*Instructions for the task*
Starting at the line that contains "purple key [602,103,651,157]", write out every line through the end of the records below exactly as it appears, and leave out all pictures.
[Opening Material supplied section]
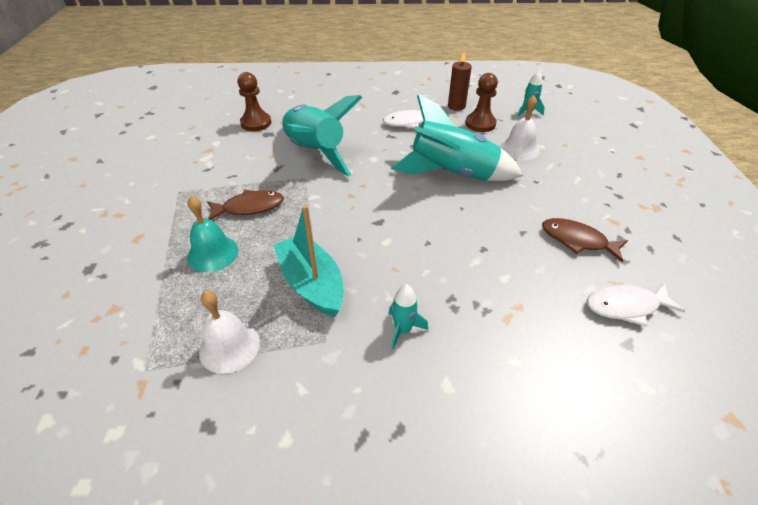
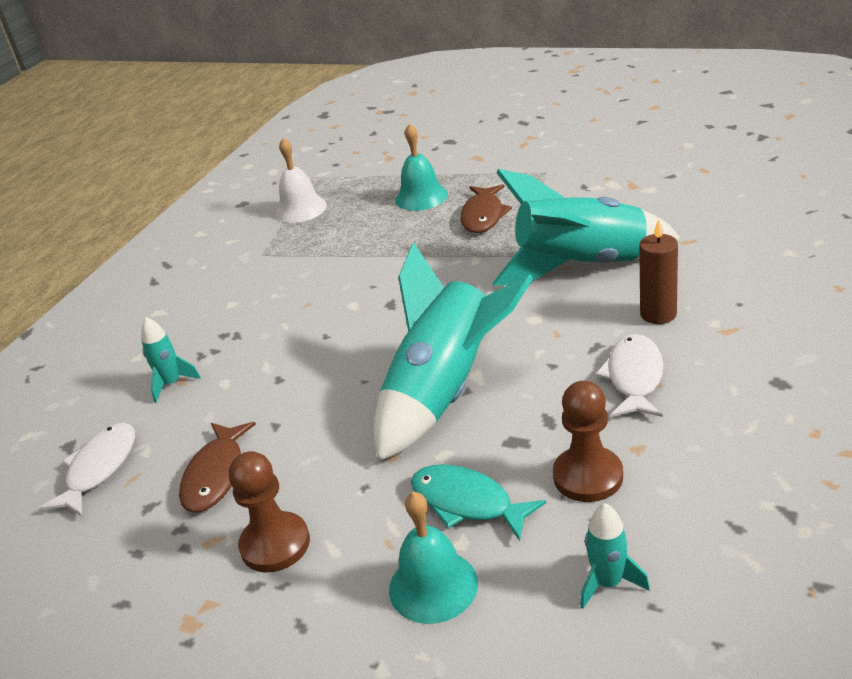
camera: 120 degrees right, 10 degrees down
brown pawn [238,72,271,131] -> brown pawn moved to [229,451,310,572]
turquoise boat [273,205,344,317] -> none
turquoise rocket [388,284,428,350] -> turquoise rocket moved to [141,317,201,403]
brown candle [448,52,472,111] -> brown candle moved to [639,219,678,324]
white bell [500,95,539,161] -> turquoise fish [411,465,546,541]
brown fish [542,218,628,262] -> brown fish turned 135 degrees clockwise [179,422,256,513]
none -> turquoise bell [389,491,478,624]

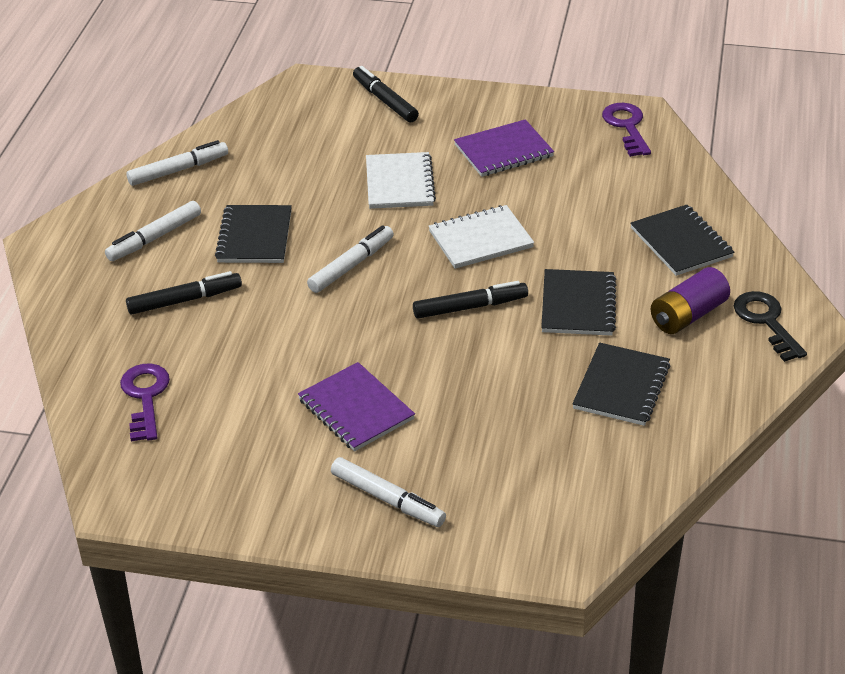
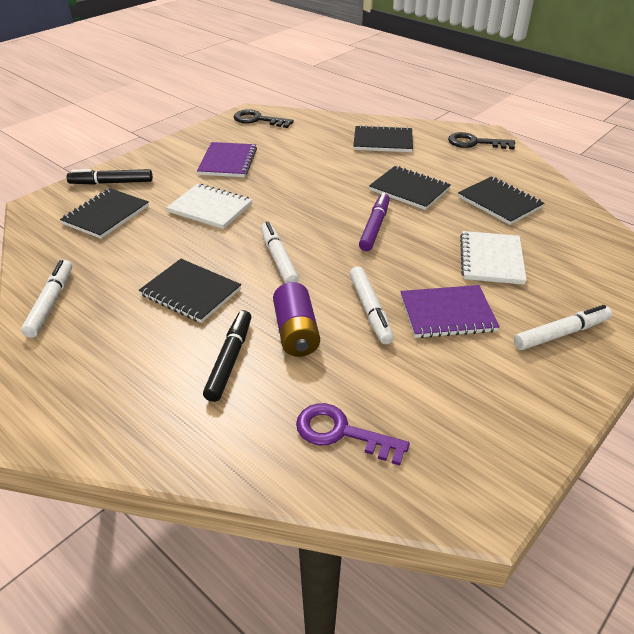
camera: 60 degrees left, 0 degrees up
white marker [105,201,201,261] -> white marker moved to [350,266,394,344]
black marker [413,281,528,319] -> purple marker [359,193,390,251]
white notebook [428,205,534,269] -> white notebook moved to [460,231,527,285]
purple key [602,103,651,157] -> black key [234,109,294,128]
purple battery [650,267,730,334] -> purple battery moved to [273,282,320,357]
none -> black notebook [60,188,149,239]

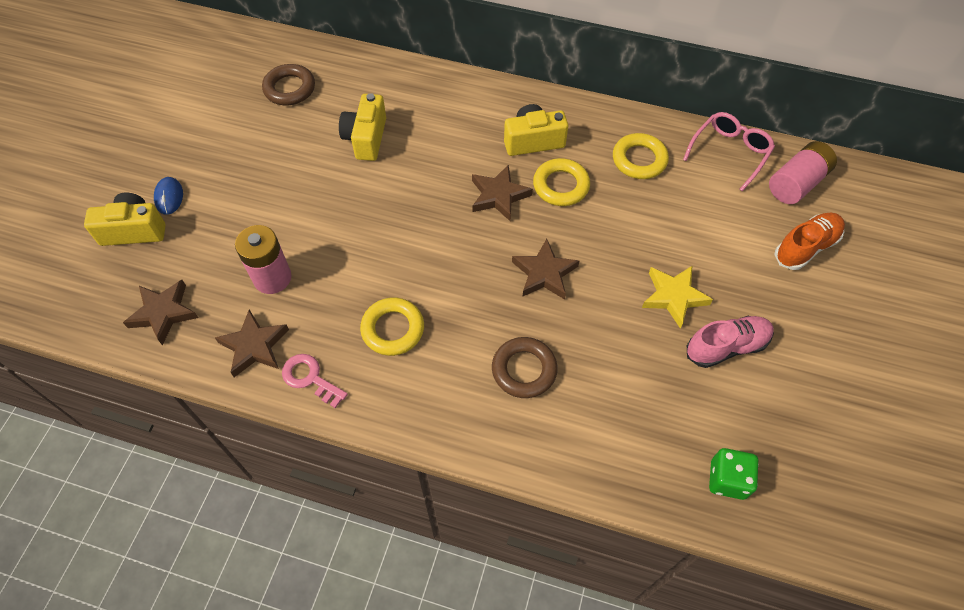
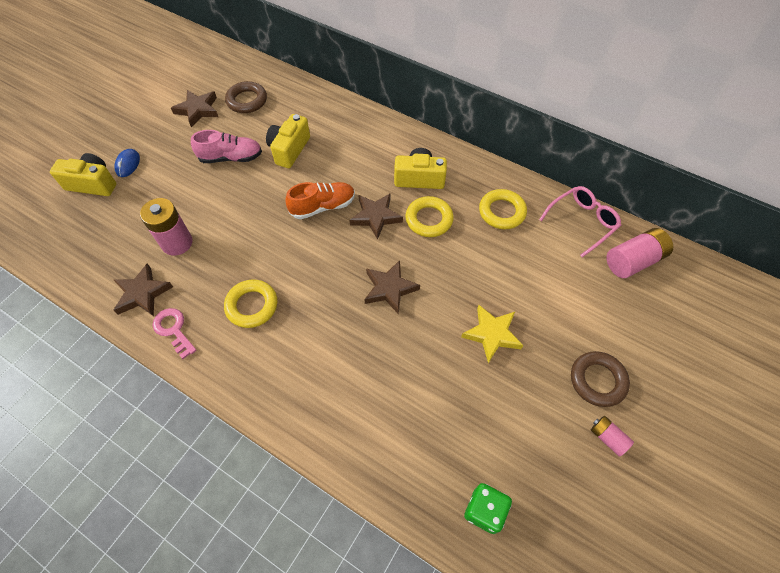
camera: 15 degrees right, 0 degrees up
brown star [123,280,198,345] -> brown star moved to [171,90,218,127]
brown ring [492,337,558,398] -> brown ring moved to [571,351,630,407]
pink shoe [687,316,774,368] -> pink shoe moved to [191,130,262,163]
orange shoe [775,213,845,270] -> orange shoe moved to [285,182,355,219]
none -> pink battery [591,416,634,457]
[Closing Material supplied section]
*Written solution*
purple key [602,103,651,157] -> black key [234,109,294,128]
purple battery [650,267,730,334] -> purple battery moved to [273,282,320,357]
none -> black notebook [60,188,149,239]

camera: 15 degrees right, 0 degrees up
brown star [123,280,198,345] -> brown star moved to [171,90,218,127]
brown ring [492,337,558,398] -> brown ring moved to [571,351,630,407]
pink shoe [687,316,774,368] -> pink shoe moved to [191,130,262,163]
orange shoe [775,213,845,270] -> orange shoe moved to [285,182,355,219]
none -> pink battery [591,416,634,457]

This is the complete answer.